**What you are asked to do:** Within the material below, locate the line with "green ball: 8 -> 9" and the line with "orange wallet: 12 -> 13", then return those two lines and all lines between them, exactly as written.

**Dataset records:**
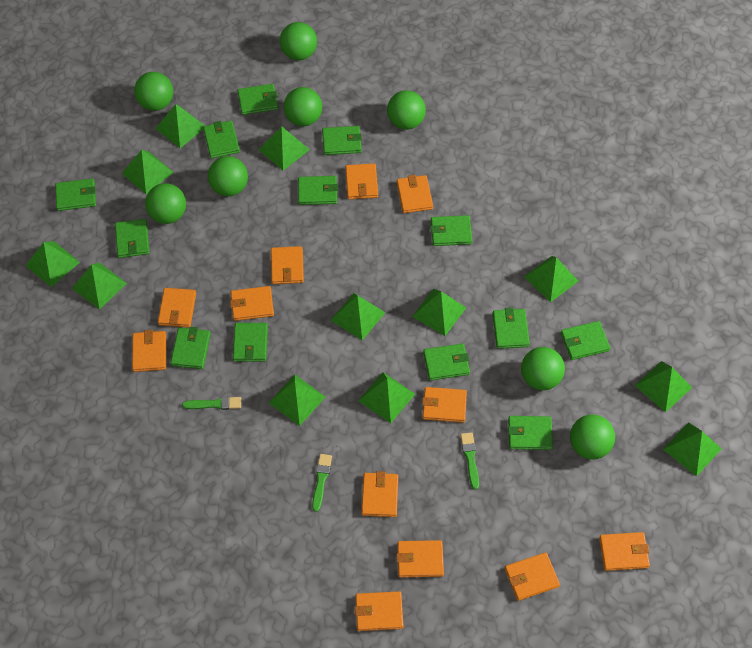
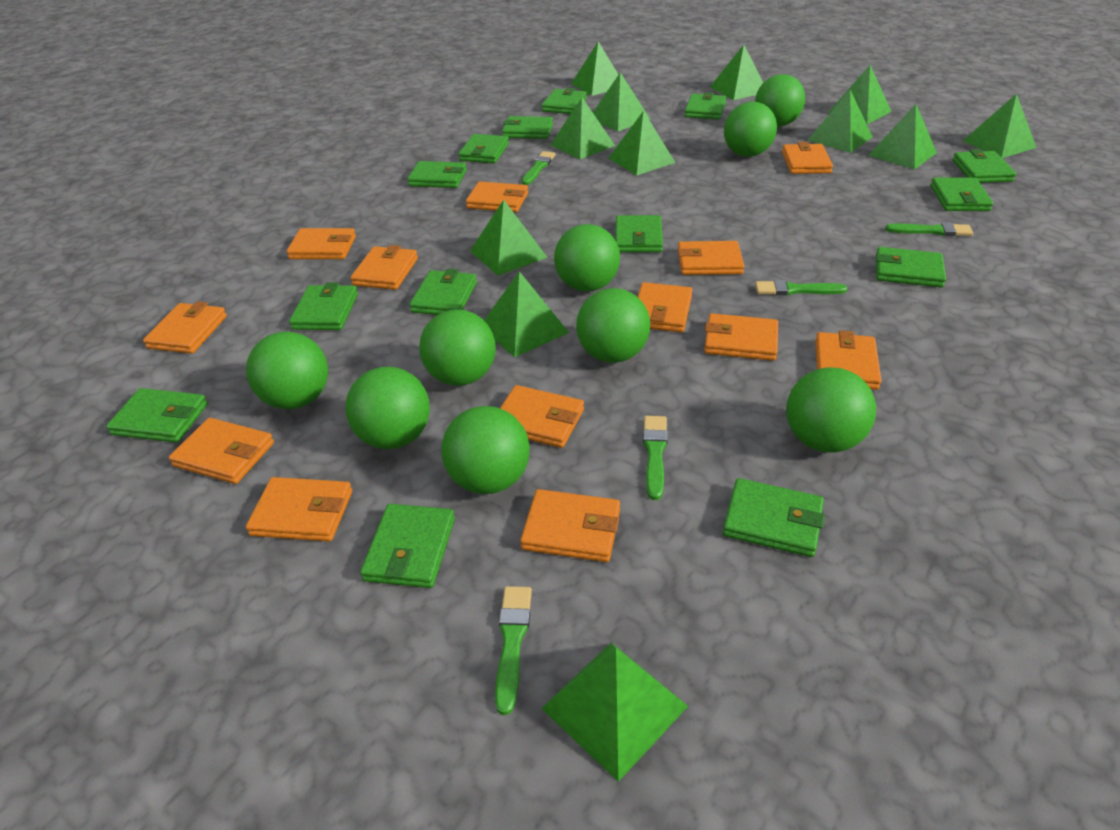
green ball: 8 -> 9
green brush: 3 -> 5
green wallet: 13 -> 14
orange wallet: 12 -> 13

...

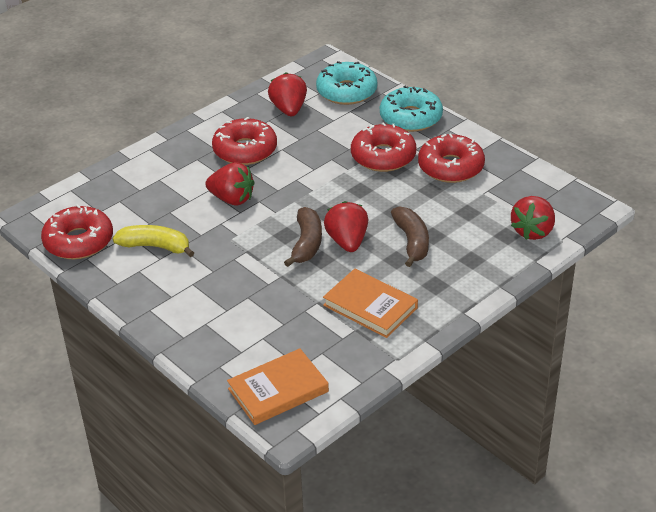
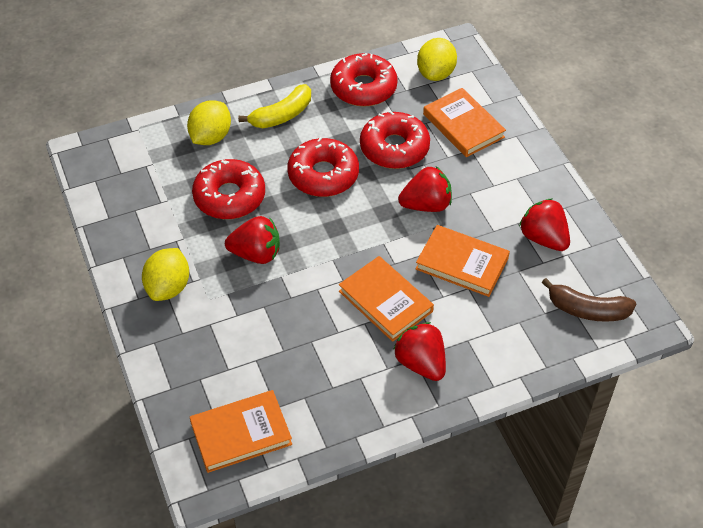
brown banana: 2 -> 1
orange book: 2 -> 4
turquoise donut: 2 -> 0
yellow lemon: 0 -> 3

**Solved exercise:**
green ball: 8 -> 9
green brush: 3 -> 5
green wallet: 13 -> 14
orange wallet: 12 -> 13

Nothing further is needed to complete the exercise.